RECORDS FOR THIS TASK section start

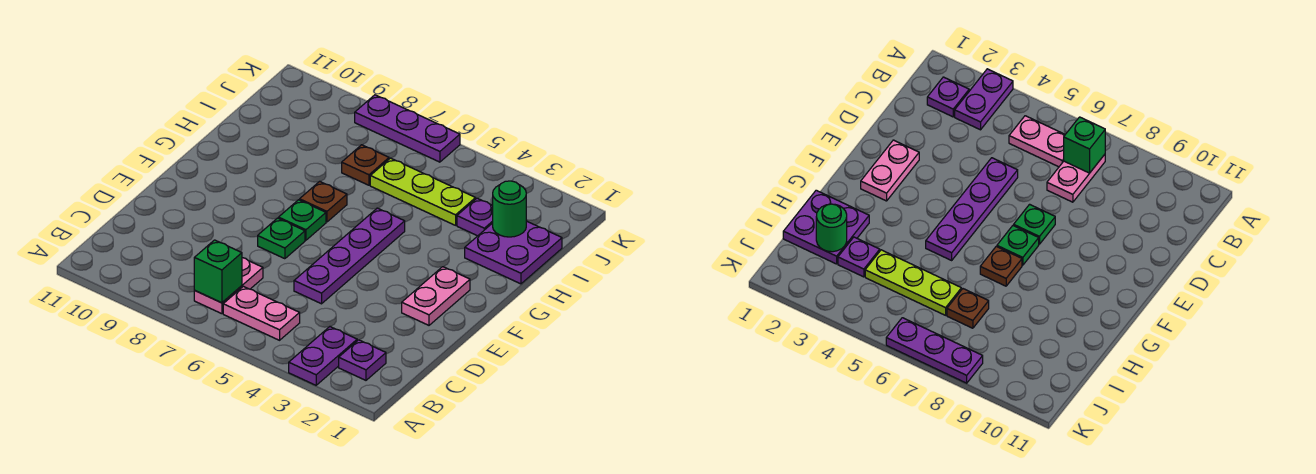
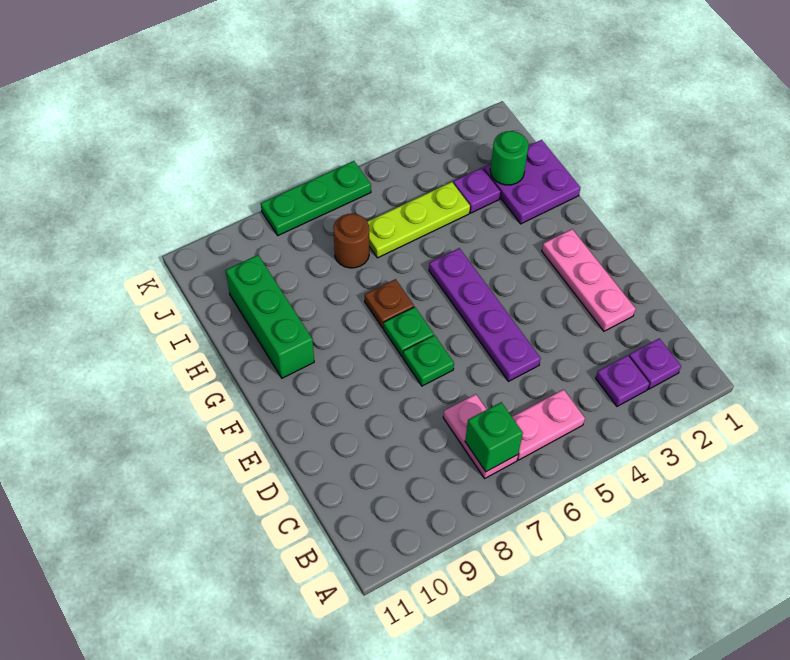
purple 1x2 plate [289,327,357,385] -> purple 1x1 plate [596,355,650,406]
pink 1x2 plate [402,267,470,325] -> pink 1x3 plate [542,229,635,331]
none -> green 1x3 brick [226,255,314,378]
brown 1x1 plate [342,145,389,185] -> brown 1x1 round brick [334,214,369,268]
purple 1x3 plate [355,95,460,162] -> green 1x3 plate [261,161,371,235]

RECORDS FOR THIS TASK section end

Tell how many lines above hold "brick", nothing more.

2